**Task description:** Only the lines from the one containing "snow-white cup (no." to the end of the data are wanted; print them exactly as they appear.

————

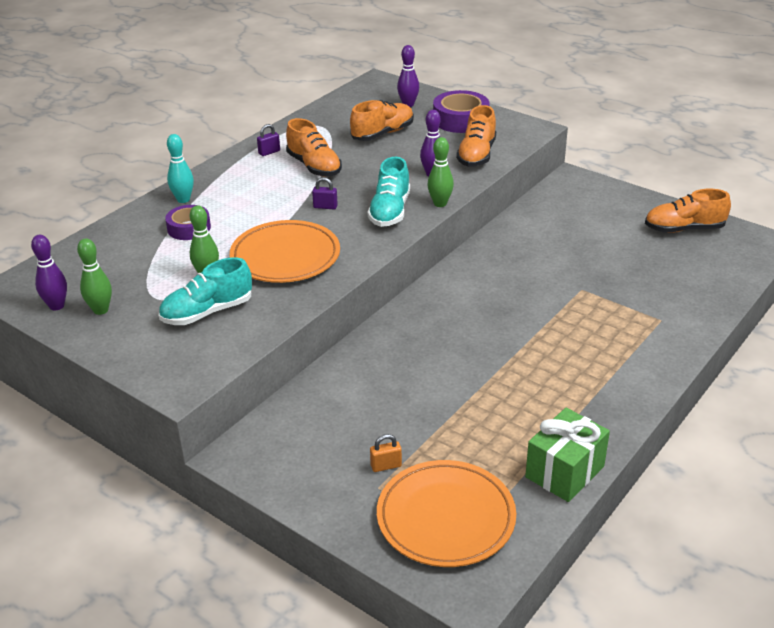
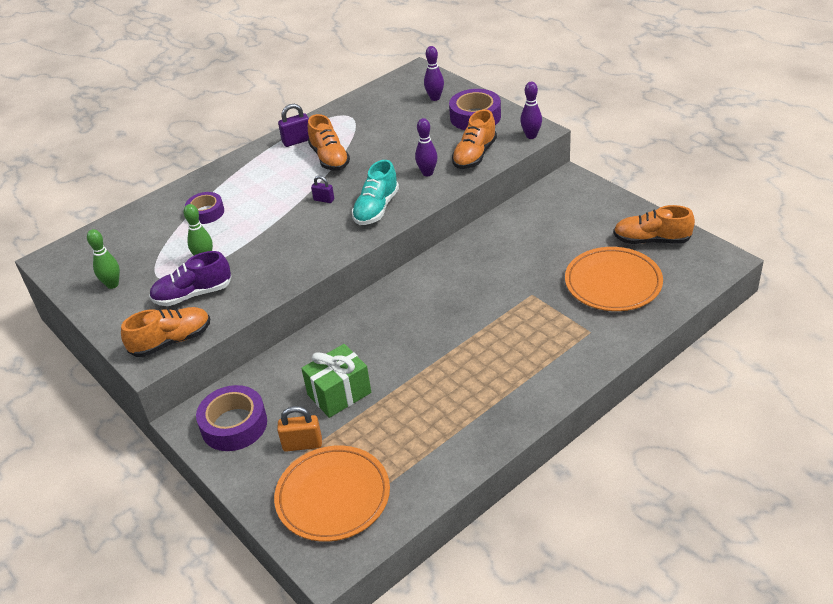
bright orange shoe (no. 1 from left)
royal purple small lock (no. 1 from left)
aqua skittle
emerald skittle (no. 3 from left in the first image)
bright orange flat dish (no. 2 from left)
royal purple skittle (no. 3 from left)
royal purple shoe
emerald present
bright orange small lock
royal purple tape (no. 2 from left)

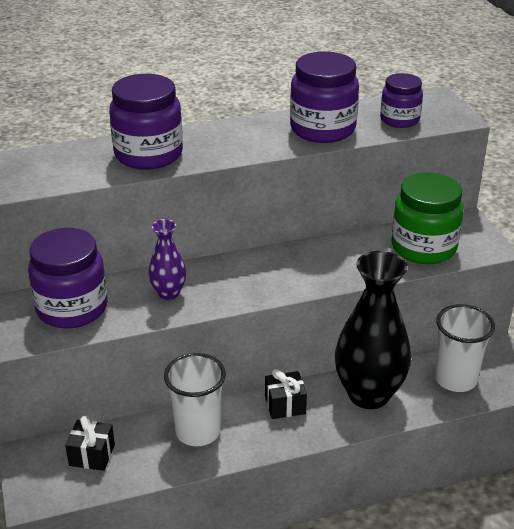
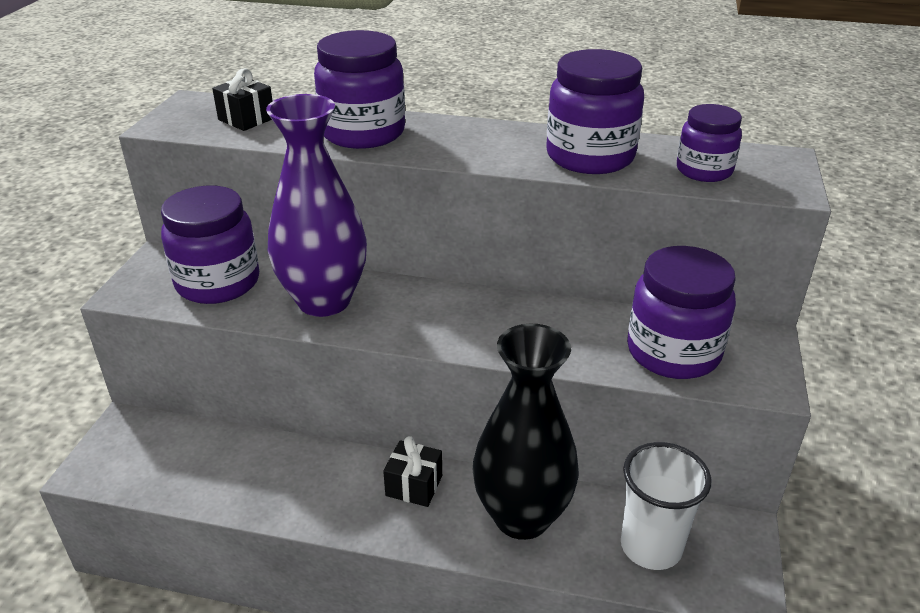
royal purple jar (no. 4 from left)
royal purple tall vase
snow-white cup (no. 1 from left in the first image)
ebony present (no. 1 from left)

————

**Problem solution:**
snow-white cup (no. 1 from left in the first image)
ebony present (no. 1 from left)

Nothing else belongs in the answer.